=== Work item ===
Once you reach the line holding "yellow rolling pin", write out that line and every later one exactly, ending with the last line of the data; write nothing else.

=== Given data ===

####

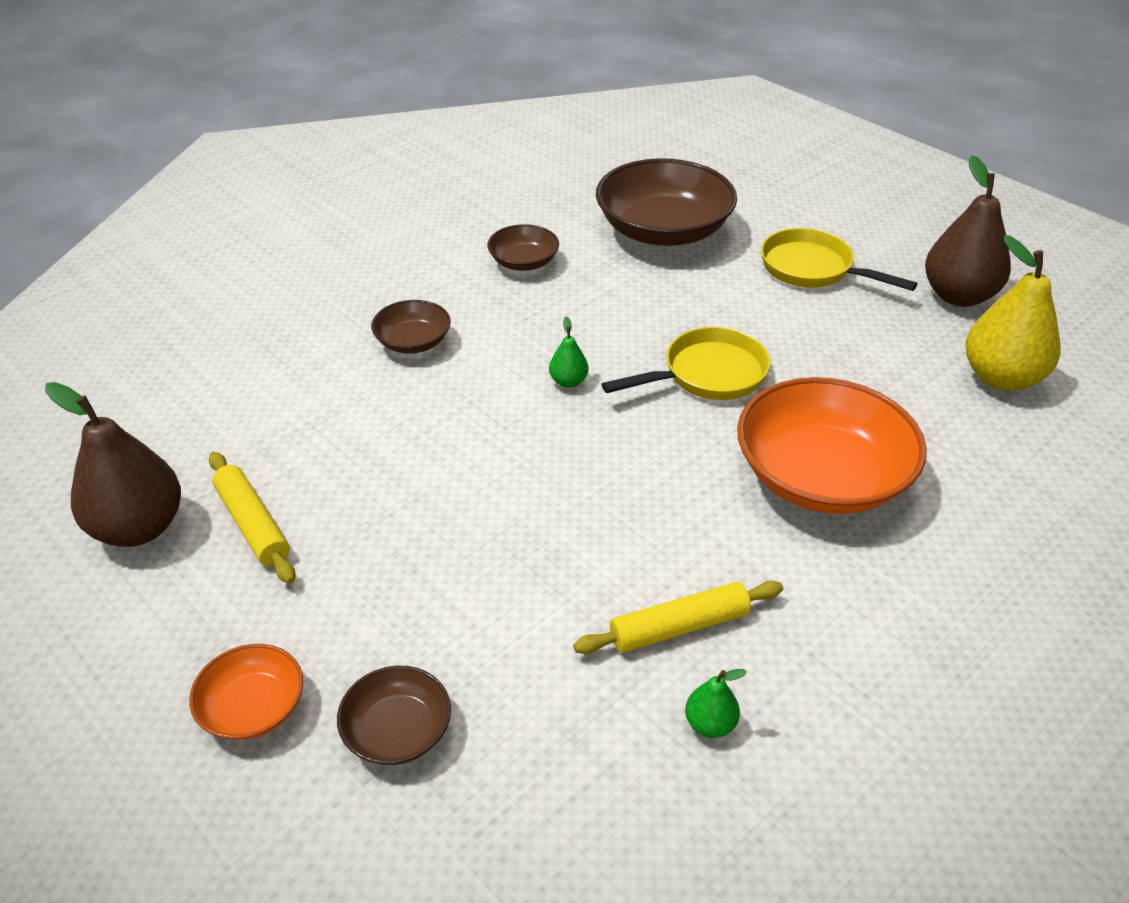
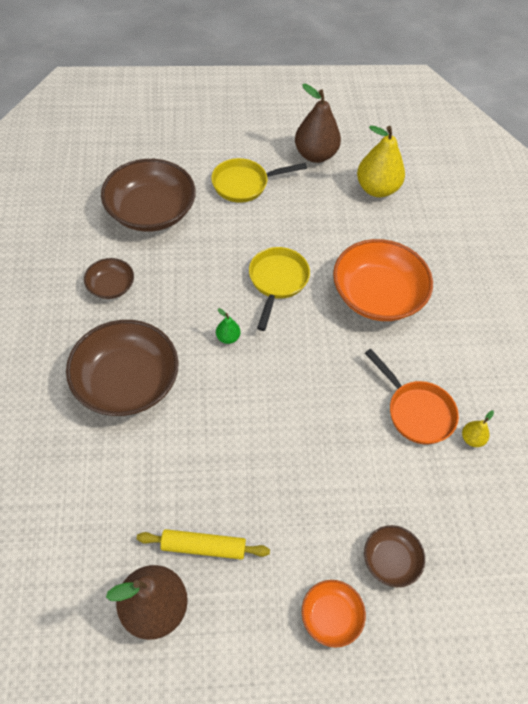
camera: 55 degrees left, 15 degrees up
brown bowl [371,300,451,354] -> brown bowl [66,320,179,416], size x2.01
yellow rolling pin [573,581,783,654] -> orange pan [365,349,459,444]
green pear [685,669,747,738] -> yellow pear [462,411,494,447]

####

=== Reply to the task ===
yellow rolling pin [573,581,783,654] -> orange pan [365,349,459,444]
green pear [685,669,747,738] -> yellow pear [462,411,494,447]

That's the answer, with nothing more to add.